- Excerpts from a dataset:
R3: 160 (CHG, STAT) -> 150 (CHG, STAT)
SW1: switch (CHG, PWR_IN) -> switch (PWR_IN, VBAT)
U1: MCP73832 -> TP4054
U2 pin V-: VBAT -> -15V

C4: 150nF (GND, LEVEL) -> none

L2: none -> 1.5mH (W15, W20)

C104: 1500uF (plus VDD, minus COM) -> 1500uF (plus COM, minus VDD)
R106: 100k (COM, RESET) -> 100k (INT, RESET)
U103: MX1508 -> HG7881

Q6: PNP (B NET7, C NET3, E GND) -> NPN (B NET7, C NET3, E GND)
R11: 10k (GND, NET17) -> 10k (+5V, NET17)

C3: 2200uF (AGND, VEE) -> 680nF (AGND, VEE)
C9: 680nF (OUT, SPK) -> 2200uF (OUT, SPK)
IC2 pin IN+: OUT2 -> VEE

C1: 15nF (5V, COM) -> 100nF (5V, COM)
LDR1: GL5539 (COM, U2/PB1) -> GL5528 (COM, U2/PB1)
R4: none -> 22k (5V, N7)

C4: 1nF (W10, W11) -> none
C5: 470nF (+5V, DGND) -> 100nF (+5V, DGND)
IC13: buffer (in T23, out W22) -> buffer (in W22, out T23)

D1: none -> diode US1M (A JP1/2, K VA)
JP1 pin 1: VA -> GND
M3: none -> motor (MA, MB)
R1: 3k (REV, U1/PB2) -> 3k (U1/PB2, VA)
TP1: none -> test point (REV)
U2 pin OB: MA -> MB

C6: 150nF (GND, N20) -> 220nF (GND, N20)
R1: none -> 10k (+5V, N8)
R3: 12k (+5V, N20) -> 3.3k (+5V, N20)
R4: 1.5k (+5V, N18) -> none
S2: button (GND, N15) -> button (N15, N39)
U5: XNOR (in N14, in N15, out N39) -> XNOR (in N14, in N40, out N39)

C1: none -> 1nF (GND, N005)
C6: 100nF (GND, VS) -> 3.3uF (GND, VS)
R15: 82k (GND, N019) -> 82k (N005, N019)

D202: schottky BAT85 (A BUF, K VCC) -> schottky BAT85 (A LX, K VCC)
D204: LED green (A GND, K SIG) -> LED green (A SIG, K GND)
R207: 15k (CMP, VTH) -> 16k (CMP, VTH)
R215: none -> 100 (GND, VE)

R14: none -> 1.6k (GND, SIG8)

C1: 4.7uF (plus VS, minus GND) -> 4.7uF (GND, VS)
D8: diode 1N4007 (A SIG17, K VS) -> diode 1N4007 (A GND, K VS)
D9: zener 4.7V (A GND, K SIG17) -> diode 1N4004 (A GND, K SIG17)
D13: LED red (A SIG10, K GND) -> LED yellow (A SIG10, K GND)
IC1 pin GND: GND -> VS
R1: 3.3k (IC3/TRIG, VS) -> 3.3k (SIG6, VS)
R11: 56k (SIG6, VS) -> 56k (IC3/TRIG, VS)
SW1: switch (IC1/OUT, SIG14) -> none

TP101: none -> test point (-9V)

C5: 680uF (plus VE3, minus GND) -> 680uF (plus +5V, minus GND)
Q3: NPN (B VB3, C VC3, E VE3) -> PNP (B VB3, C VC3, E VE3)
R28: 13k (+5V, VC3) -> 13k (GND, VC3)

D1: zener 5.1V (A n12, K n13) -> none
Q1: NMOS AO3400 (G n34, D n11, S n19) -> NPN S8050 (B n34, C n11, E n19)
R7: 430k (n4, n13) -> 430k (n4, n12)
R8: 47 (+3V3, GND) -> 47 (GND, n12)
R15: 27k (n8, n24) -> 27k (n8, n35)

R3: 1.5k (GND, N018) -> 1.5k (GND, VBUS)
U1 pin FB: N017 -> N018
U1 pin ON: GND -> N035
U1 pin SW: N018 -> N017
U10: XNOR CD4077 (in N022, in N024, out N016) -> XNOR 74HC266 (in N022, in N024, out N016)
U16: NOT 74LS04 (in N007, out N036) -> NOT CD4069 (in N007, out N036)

- WHAT YOU SHOULD DO:
The lines to return are those in the records above that hold the word "switch".

- PROBLEM SOLUTION:
SW1: switch (CHG, PWR_IN) -> switch (PWR_IN, VBAT)
SW1: switch (IC1/OUT, SIG14) -> none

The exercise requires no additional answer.